### The problem
Would you reproduce each line below exactly, leaving every picture out?

### Material provided
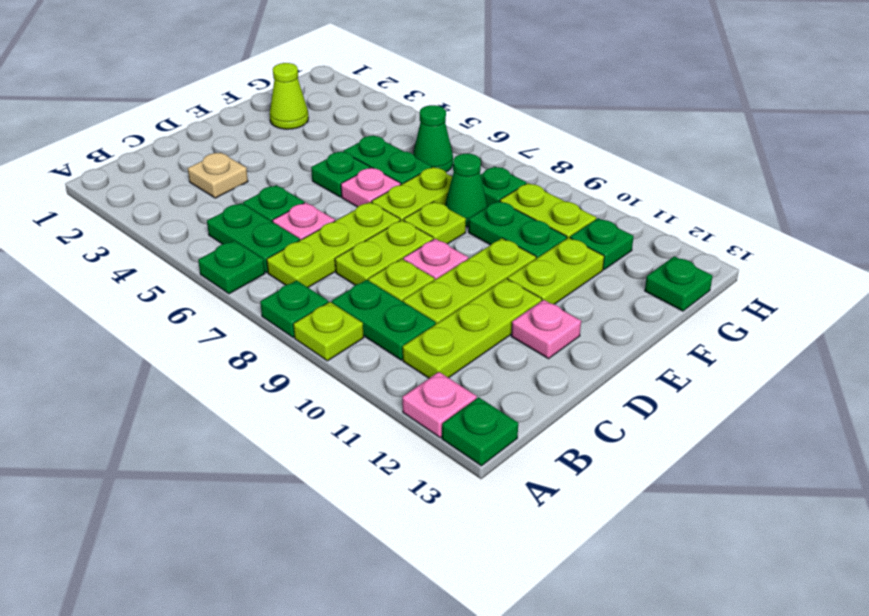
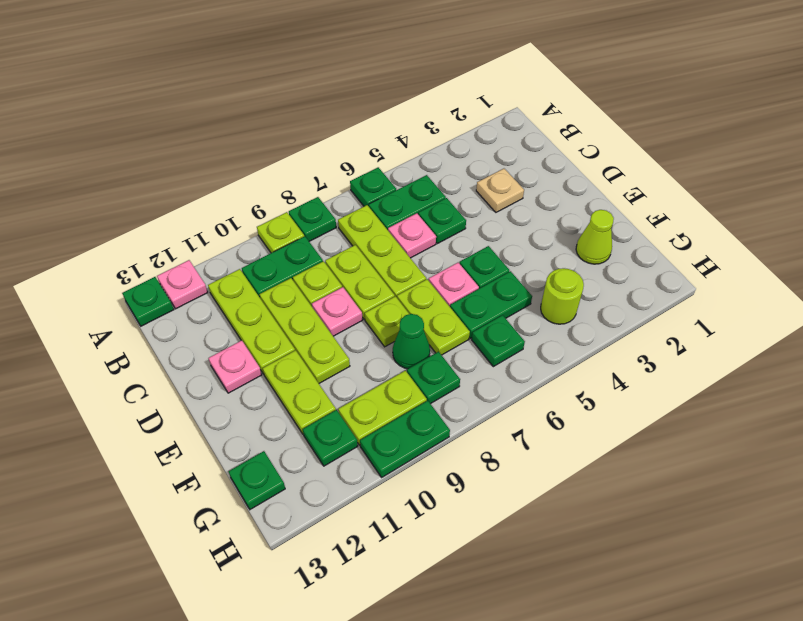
green 1x2 plate [469,201,567,258] -> green 1x2 plate moved to [360,401,450,477]
none -> lime 1x1 round brick [541,268,584,324]
green 1x1 cone [413,105,453,172] -> green 1x1 plate [472,315,525,367]

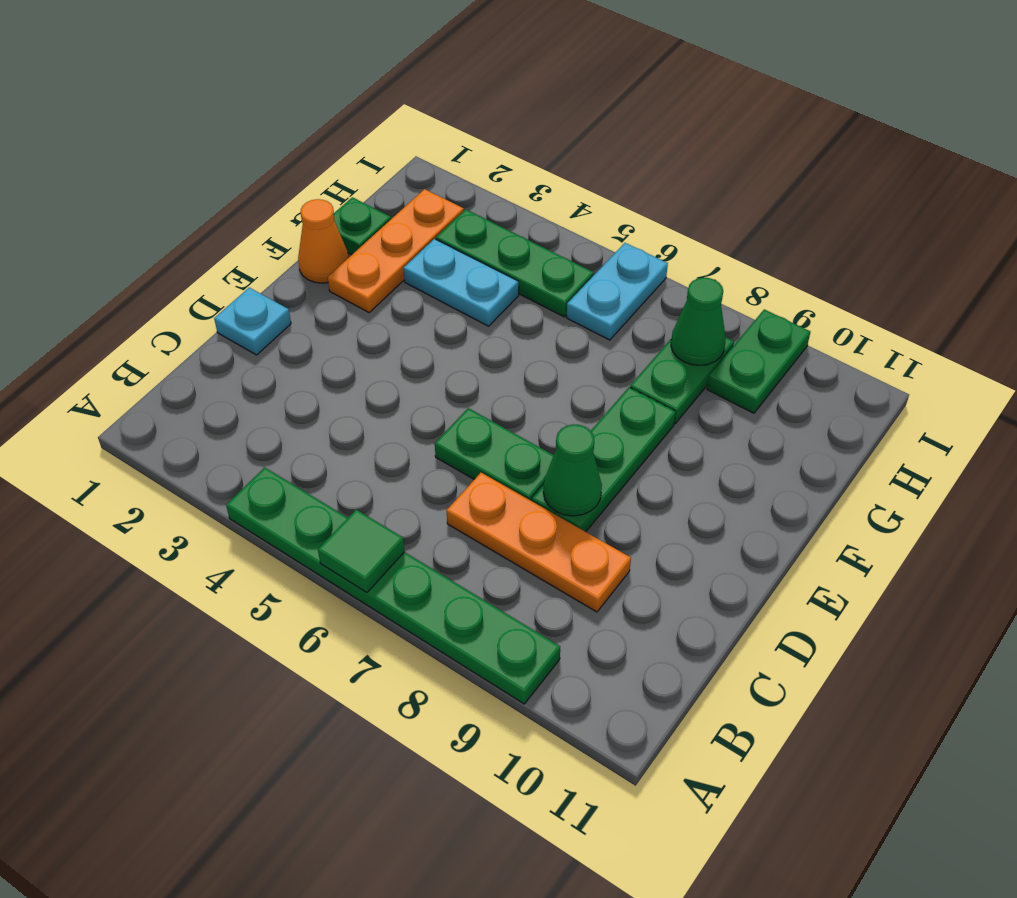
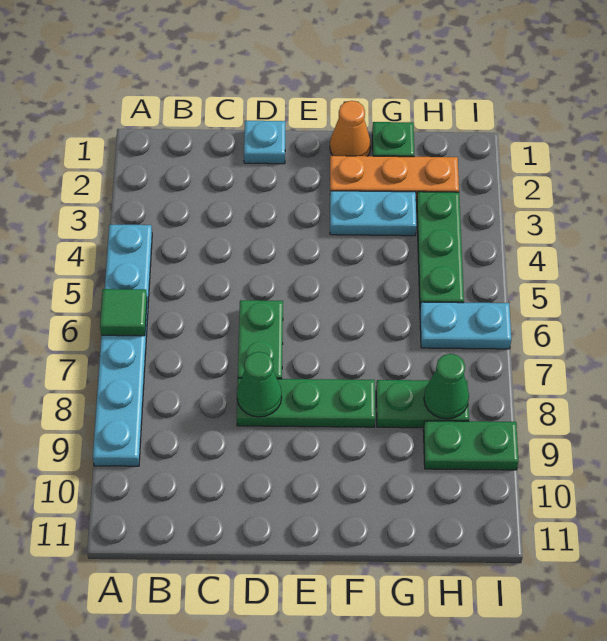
green 1x6 plate [226,467,560,704] -> cyan 1x6 plate [93,225,152,466]
orange 1x3 plate [447,473,631,612] -> none
cyan 1x2 plate [404,239,519,326] -> cyan 1x2 plate turned to [330,191,417,236]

### Reply to the task
green 1x2 plate [469,201,567,258] -> green 1x2 plate moved to [360,401,450,477]
none -> lime 1x1 round brick [541,268,584,324]
green 1x1 cone [413,105,453,172] -> green 1x1 plate [472,315,525,367]

green 1x6 plate [226,467,560,704] -> cyan 1x6 plate [93,225,152,466]
orange 1x3 plate [447,473,631,612] -> none
cyan 1x2 plate [404,239,519,326] -> cyan 1x2 plate turned to [330,191,417,236]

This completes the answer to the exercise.